## Description of the task
Wherever the string "none" shows up in the data below, copy the whole line.

## Dataset records
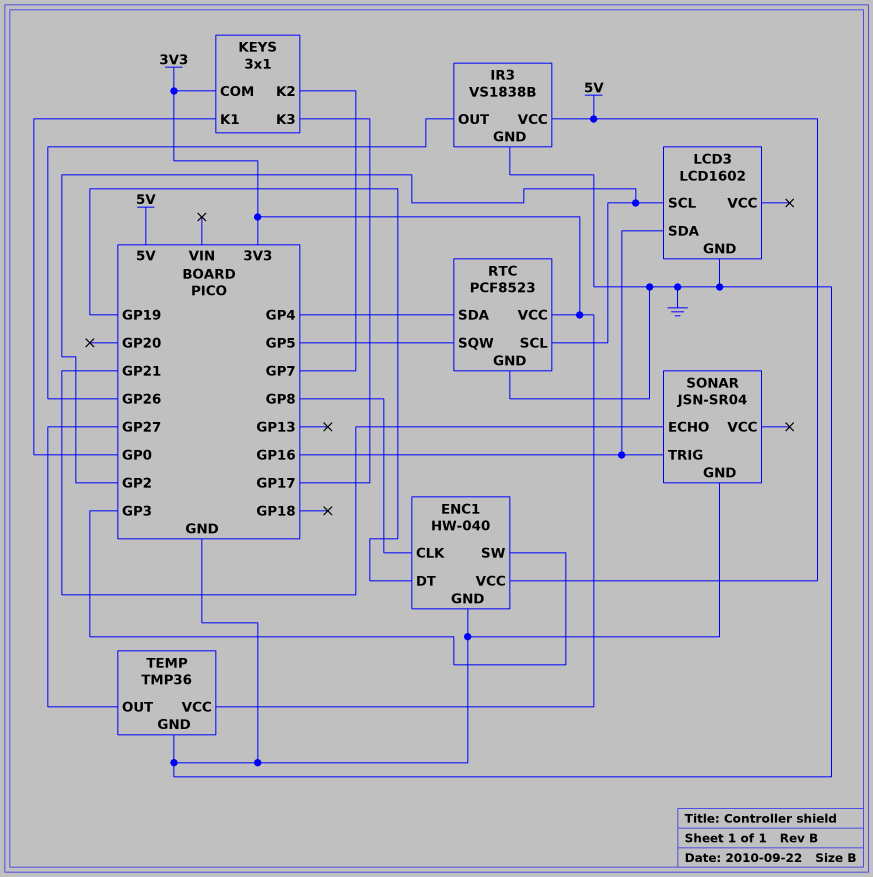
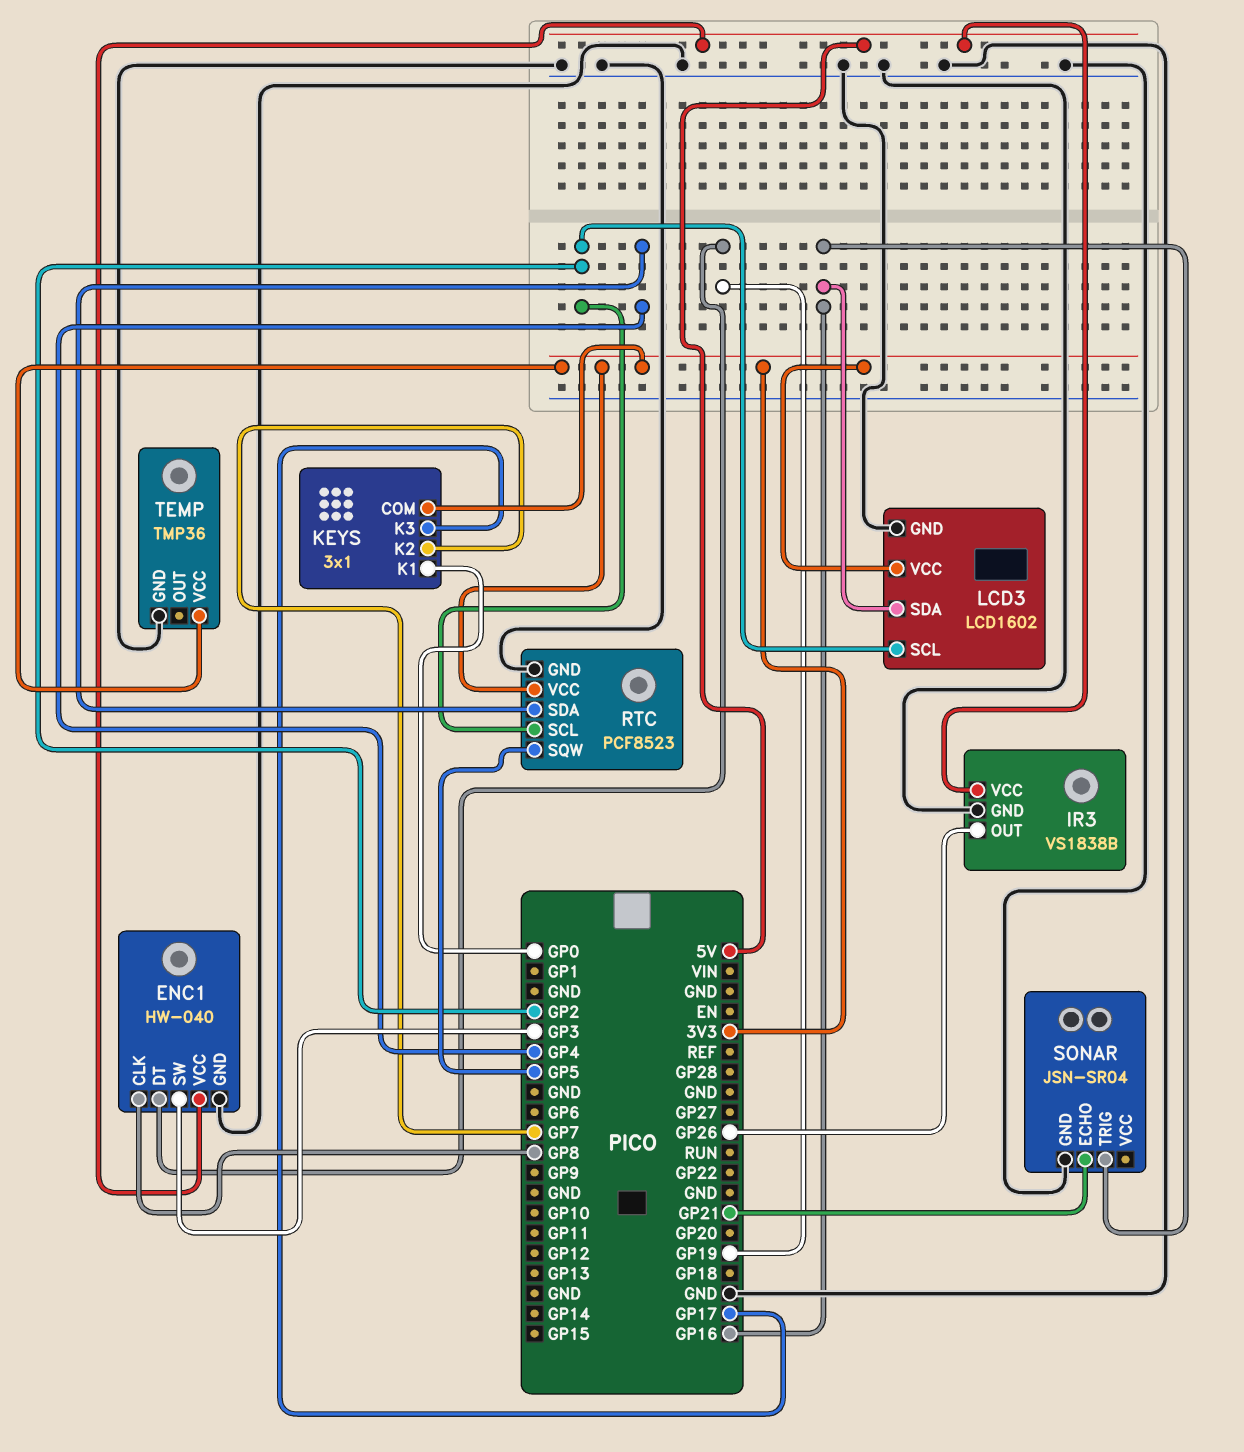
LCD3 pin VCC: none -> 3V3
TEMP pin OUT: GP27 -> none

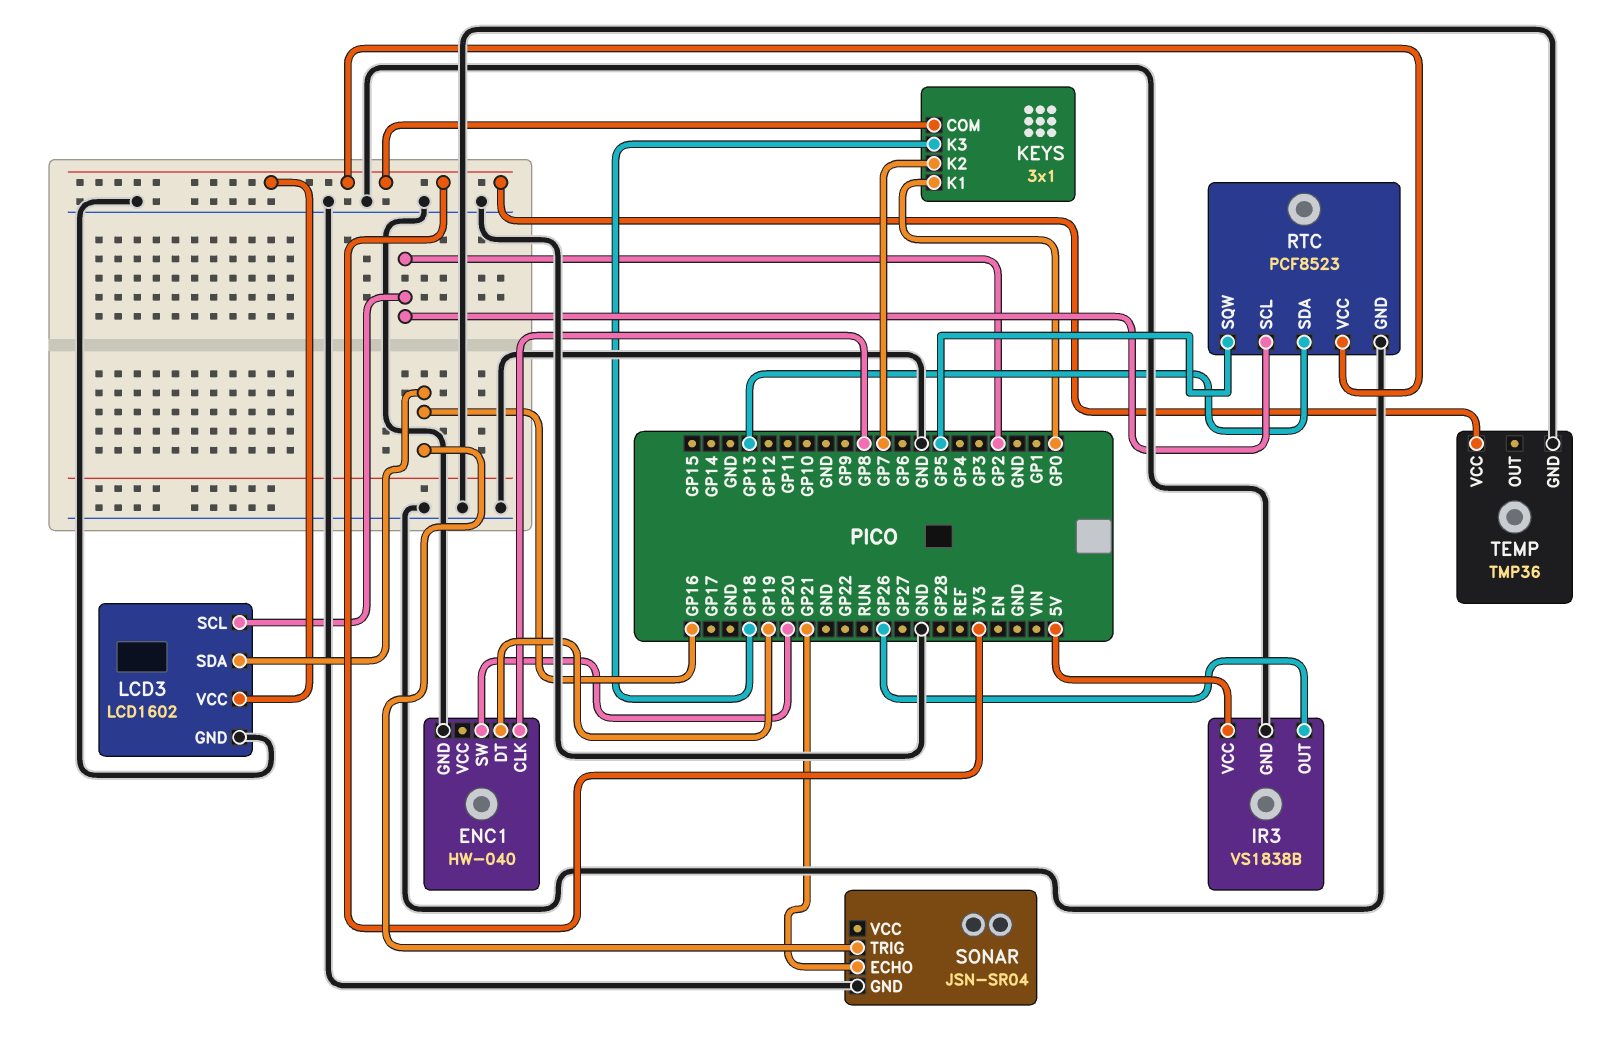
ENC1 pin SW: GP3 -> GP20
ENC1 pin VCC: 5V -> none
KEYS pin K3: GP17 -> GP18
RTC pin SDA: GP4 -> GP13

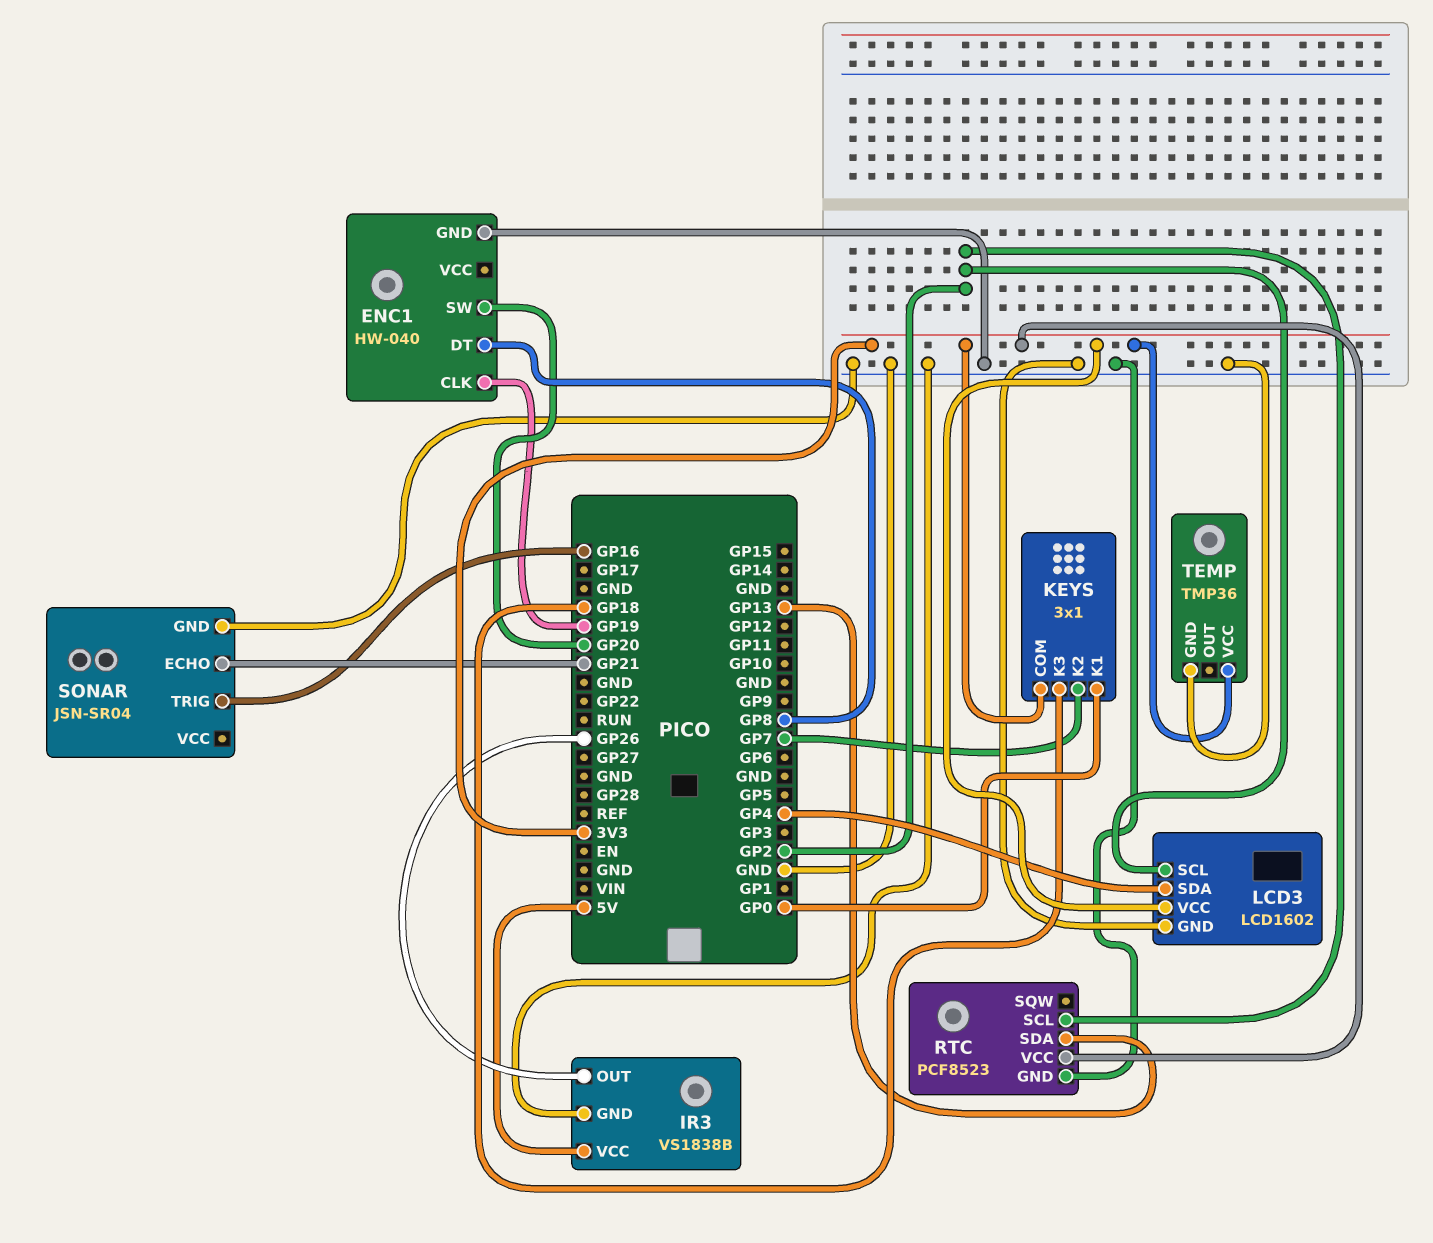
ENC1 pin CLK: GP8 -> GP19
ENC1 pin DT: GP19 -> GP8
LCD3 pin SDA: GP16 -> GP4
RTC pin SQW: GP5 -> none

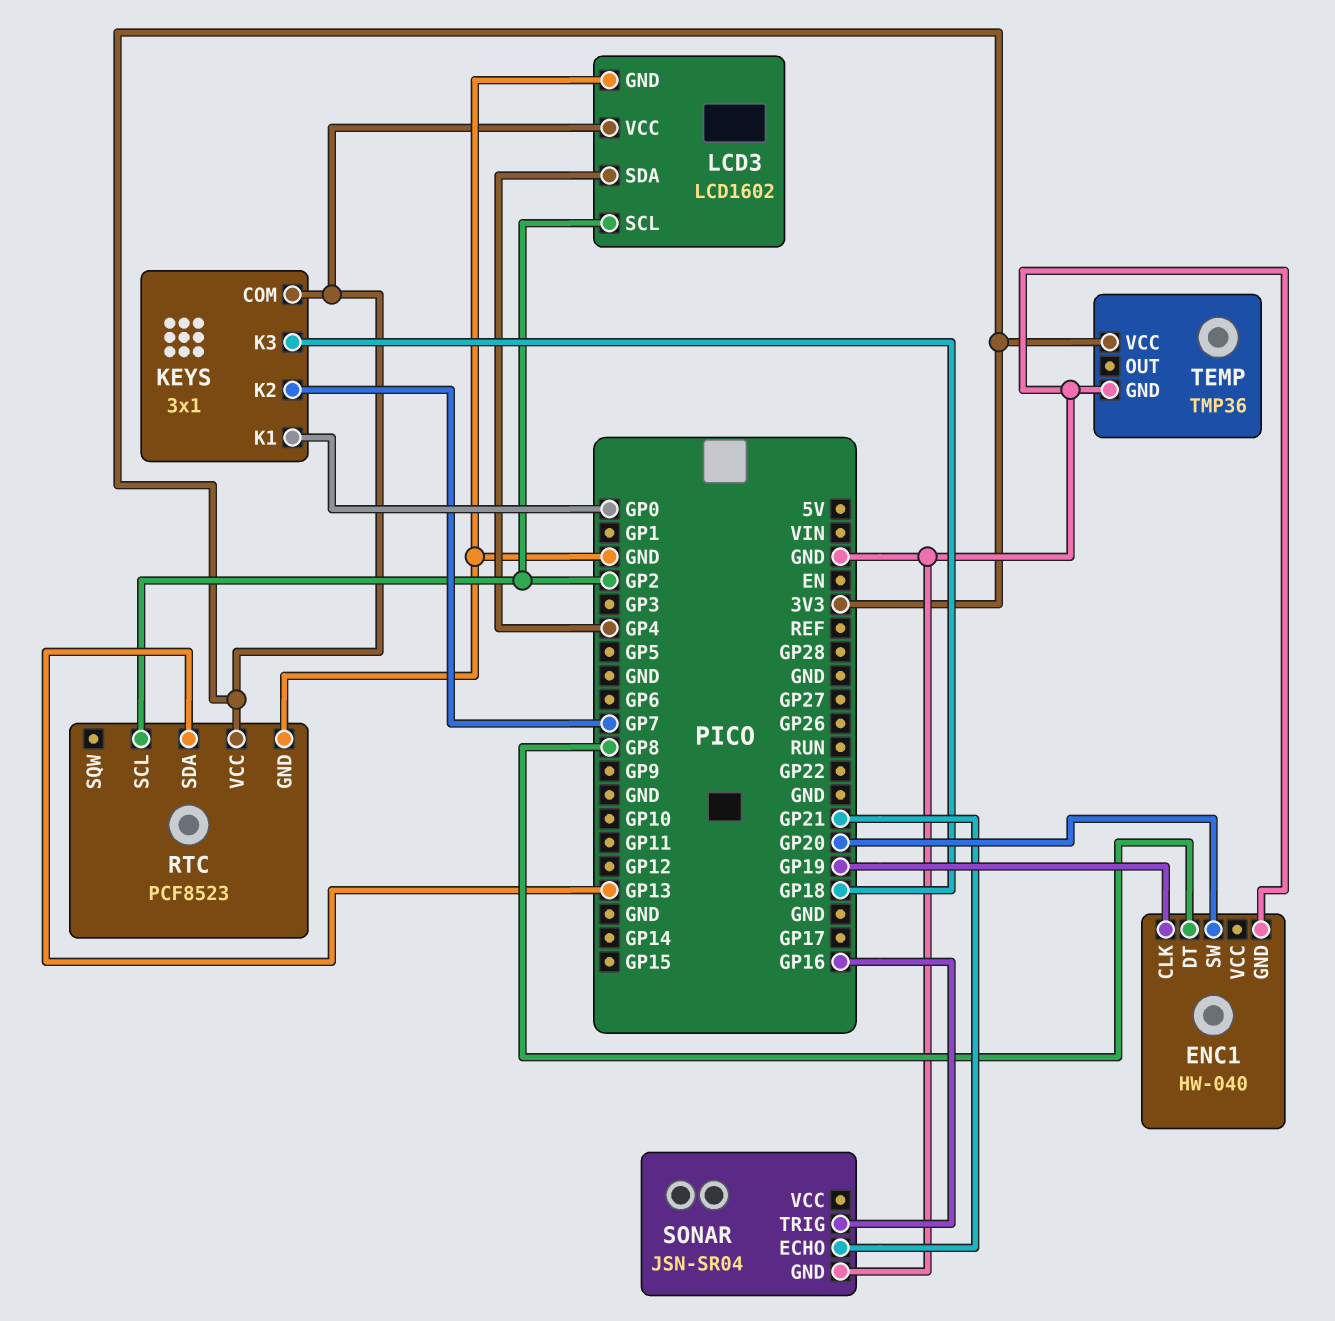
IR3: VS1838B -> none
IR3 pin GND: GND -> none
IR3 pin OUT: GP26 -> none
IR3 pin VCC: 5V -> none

## Output of the task
LCD3 pin VCC: none -> 3V3
TEMP pin OUT: GP27 -> none
ENC1 pin VCC: 5V -> none
RTC pin SQW: GP5 -> none
IR3: VS1838B -> none
IR3 pin GND: GND -> none
IR3 pin OUT: GP26 -> none
IR3 pin VCC: 5V -> none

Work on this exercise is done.